INFORMATION SUPPLIED below:

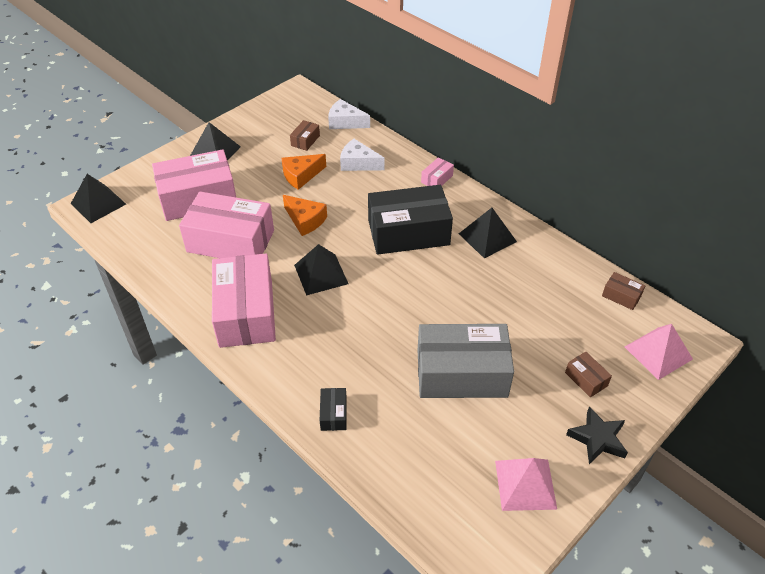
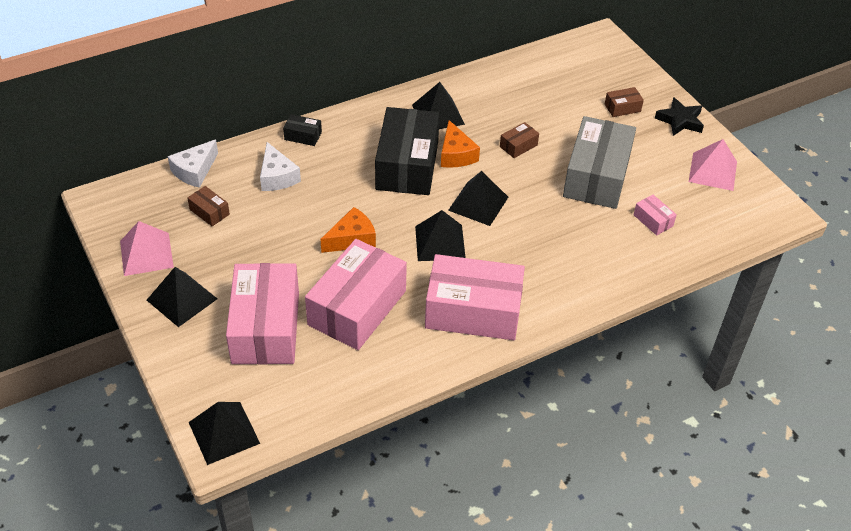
camera: 75 degrees left, 0 degrees up
orange cheese [281,154,326,190] -> orange cheese moved to [441,120,480,168]
black box [320,388,347,431] -> black box moved to [283,114,322,146]
white cheese [340,139,384,171] -> white cheese turned 60 degrees counterclockwise [260,142,301,191]
pink box [421,157,454,186] -> pink box moved to [634,195,677,235]
brown box [602,272,645,310] -> brown box moved to [500,122,539,158]
pink pyramid [625,324,693,380] -> pink pyramid moved to [120,221,174,276]
none -> black pyramid [448,171,508,226]

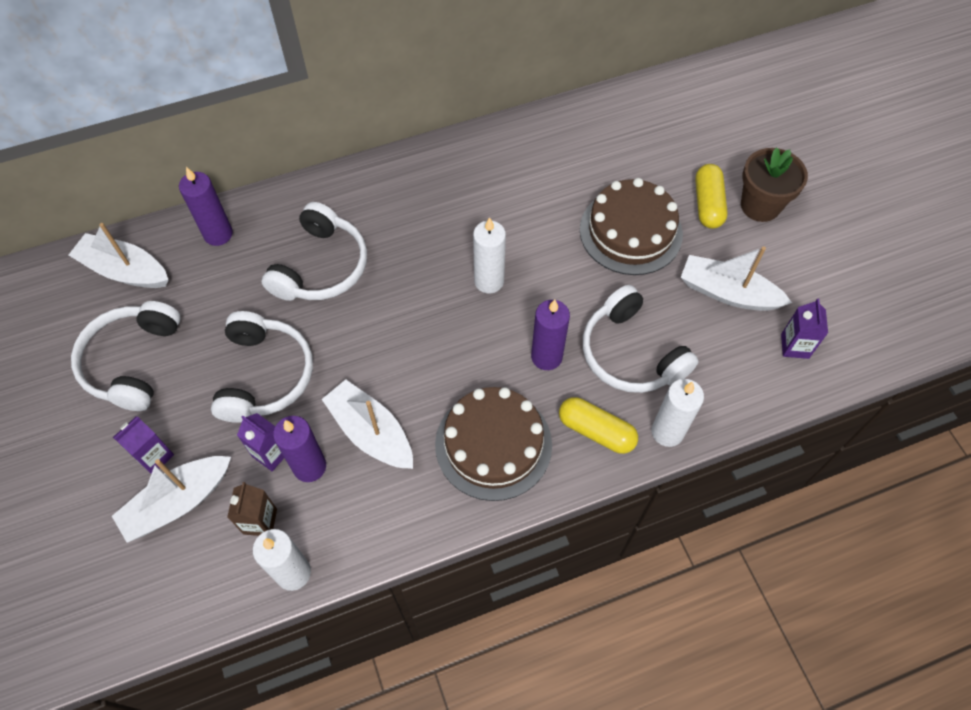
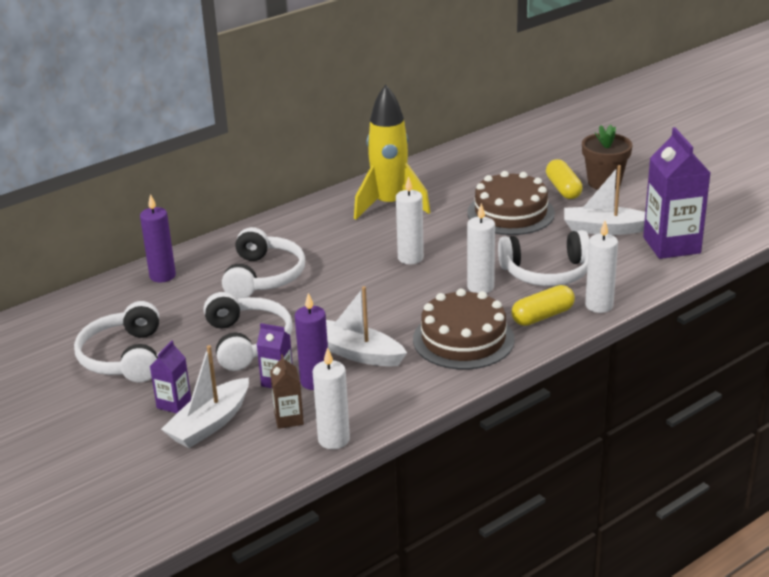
camera: 15 degrees left, 30 degrees down
white boat [69,223,168,288] -> none
purple candle [531,299,570,370] -> white candle [467,203,495,293]
yellow capsule [559,397,638,454] -> yellow capsule turned 45 degrees counterclockwise [511,285,575,326]
white headphones [583,285,699,393] -> white headphones turned 45 degrees counterclockwise [498,230,589,286]
purple carton [781,298,828,359] -> purple carton [643,127,710,259], size x2.04
none -> yellow rocket [354,84,430,220]

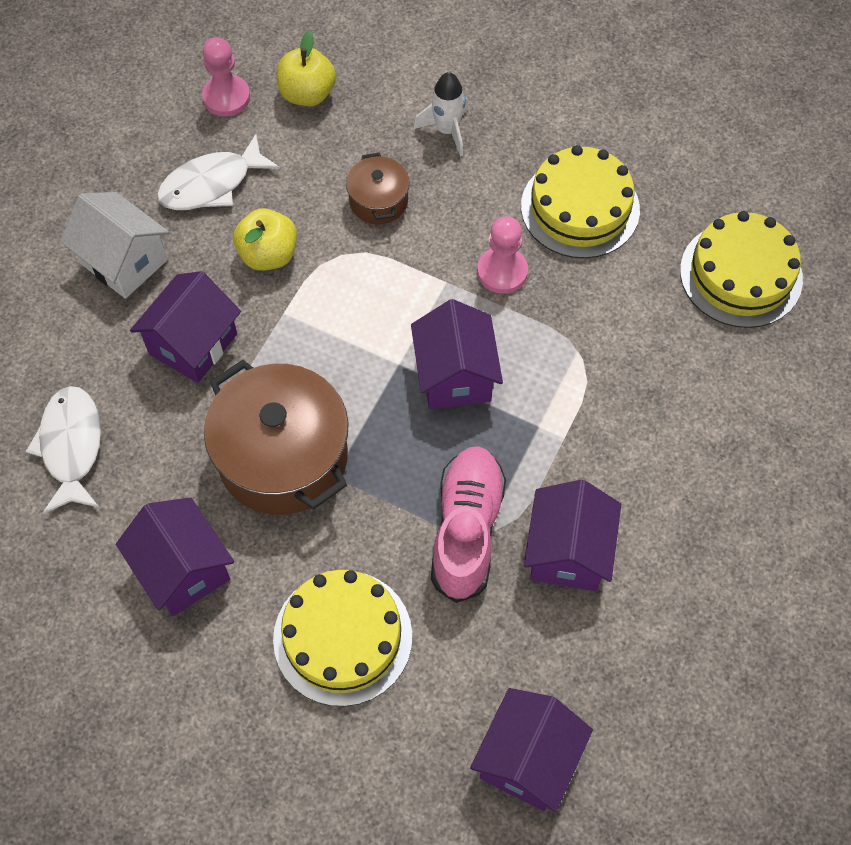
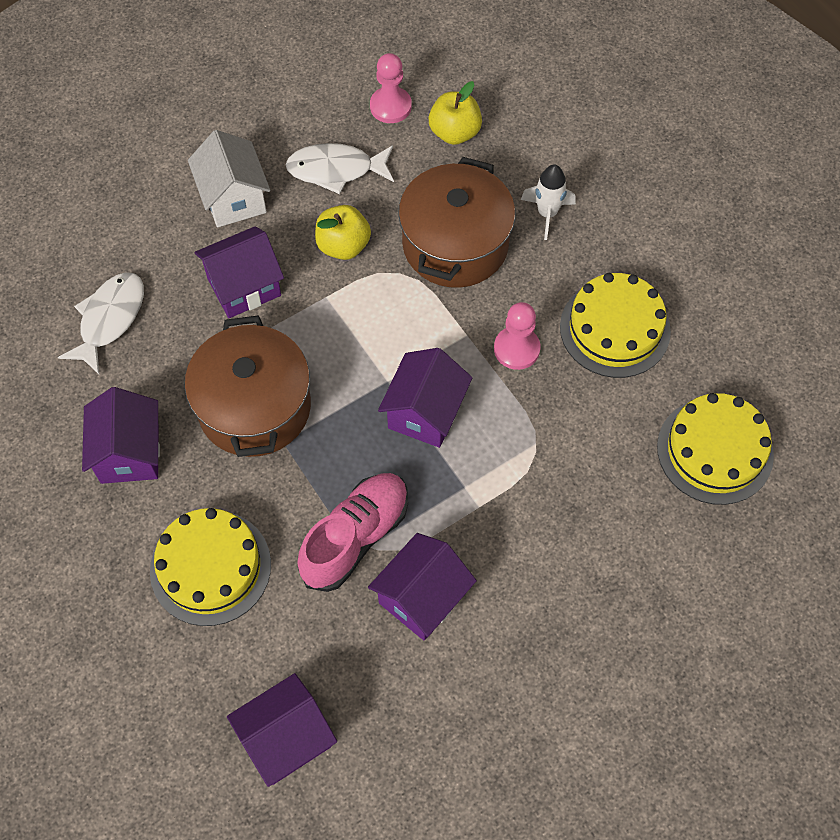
camera: 30 degrees right, 0 degrees up
brown pot [346,152,410,225] -> brown pot [398,157,515,288], size x2.00

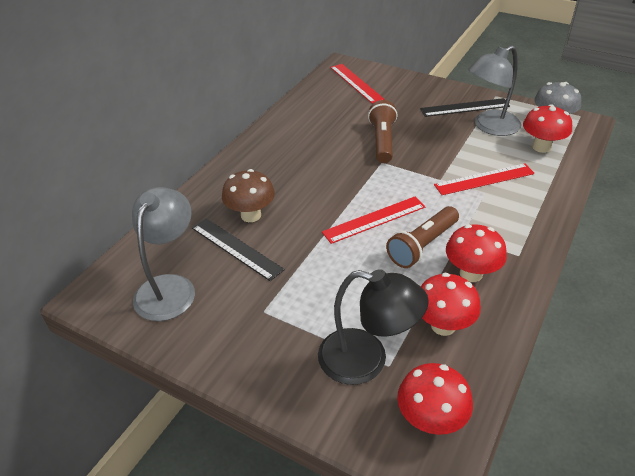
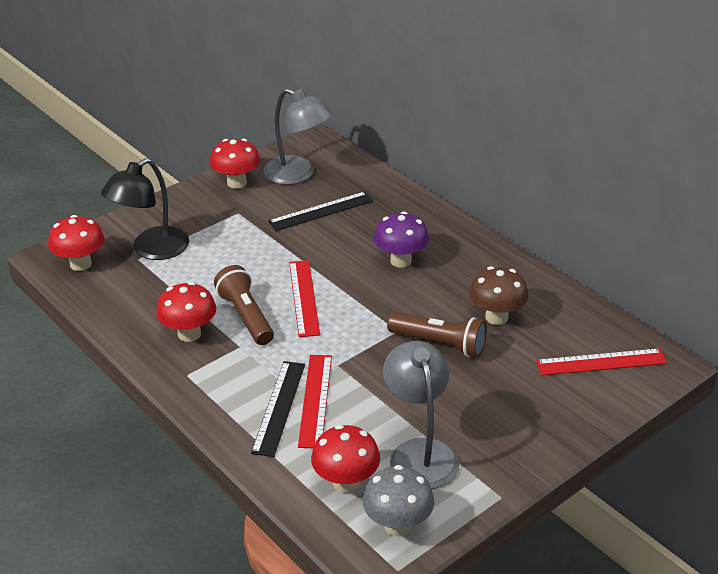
camera: 110 degrees right, 5 degrees down
brown mushroom [222,169,275,222] -> brown mushroom moved to [469,266,528,325]
black ruler [420,98,510,117] -> black ruler moved to [251,361,305,457]
red mushroom [421,273,481,336] -> red mushroom moved to [210,139,260,189]
none -> purple mushroom [374,211,429,268]

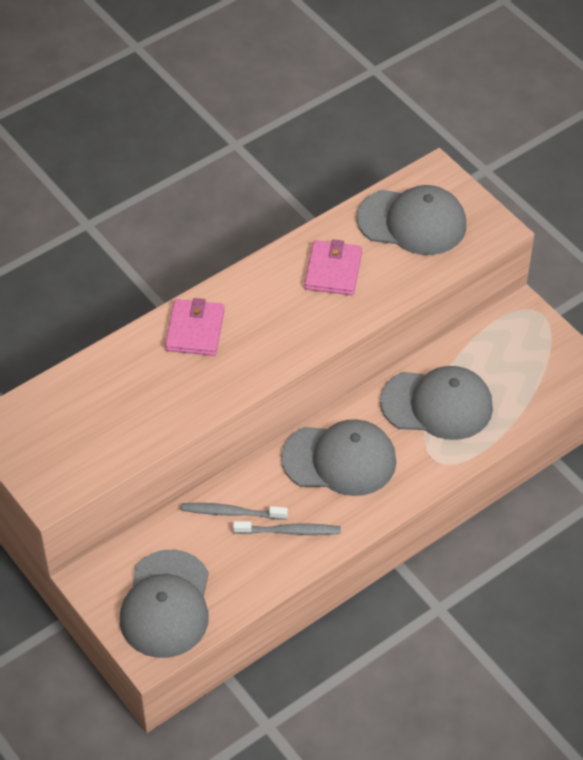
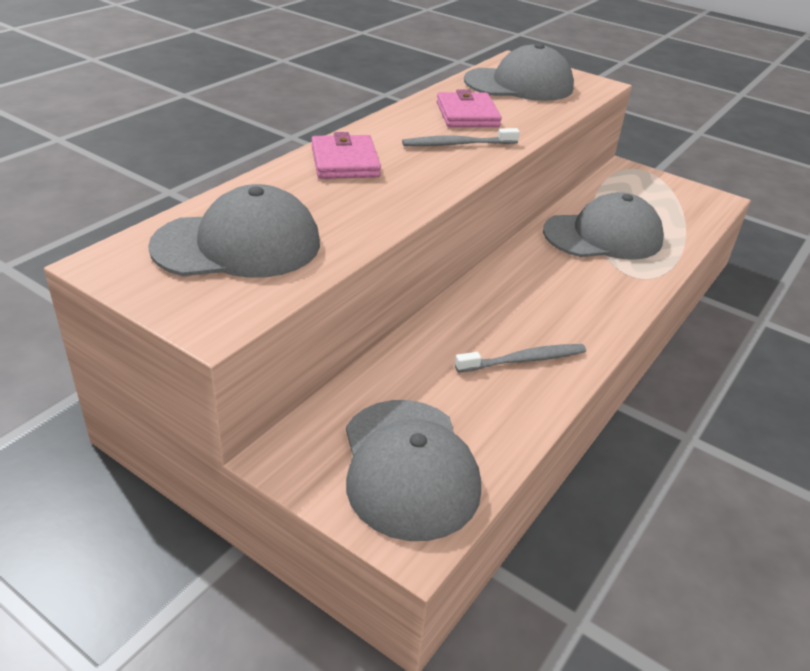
camera: 20 degrees left, 15 degrees down
grey toothbrush [181,503,288,520] -> grey toothbrush moved to [402,128,520,146]
grey cap [281,419,396,496] -> grey cap moved to [148,184,320,278]

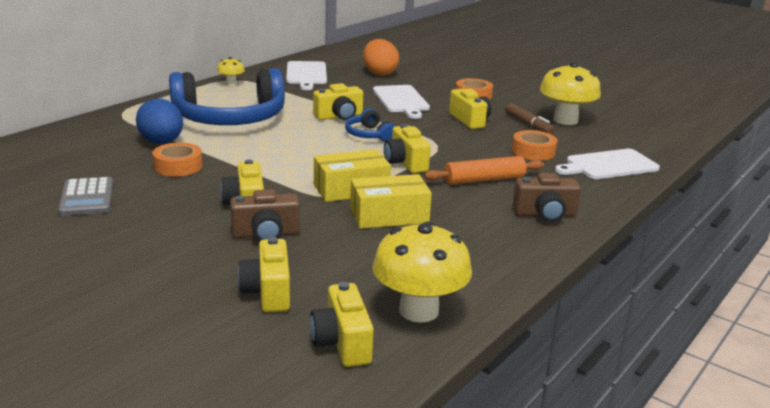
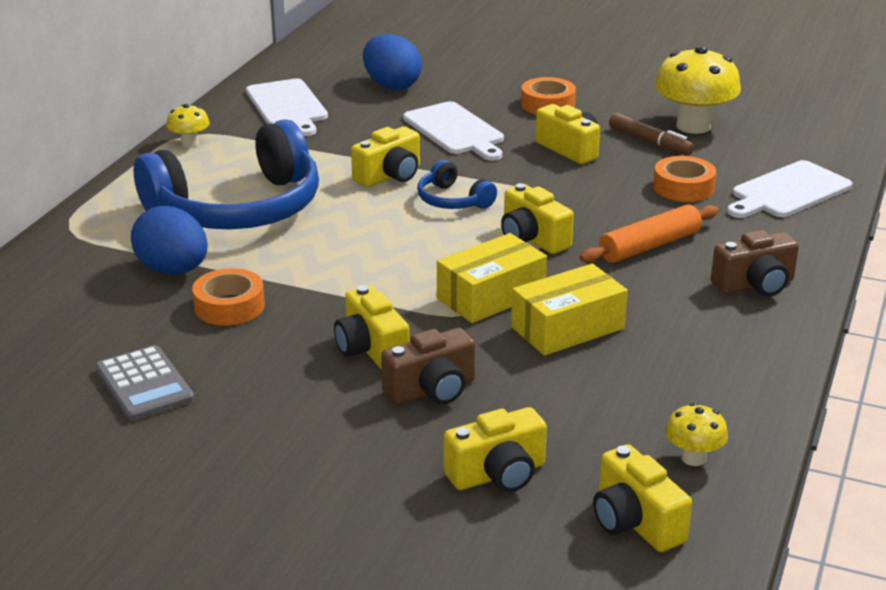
camera: 15 degrees left, 5 degrees up
yellow camera [238,237,290,312] -> yellow camera turned 90 degrees counterclockwise [444,407,547,492]
orange egg [363,39,399,76] -> blue egg [363,34,422,90]
yellow mushroom [372,222,472,323] -> yellow mushroom [665,403,728,466], size x0.49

End of INFORMATION SUPPLIED.

# EXERCISE DIRECTIONS
Please return a copy of each line in the entries that has the string "mushroom".

# EXERCISE SOLUTION
brown mushroom [222,169,275,222] -> brown mushroom moved to [469,266,528,325]
red mushroom [421,273,481,336] -> red mushroom moved to [210,139,260,189]
none -> purple mushroom [374,211,429,268]
yellow mushroom [372,222,472,323] -> yellow mushroom [665,403,728,466], size x0.49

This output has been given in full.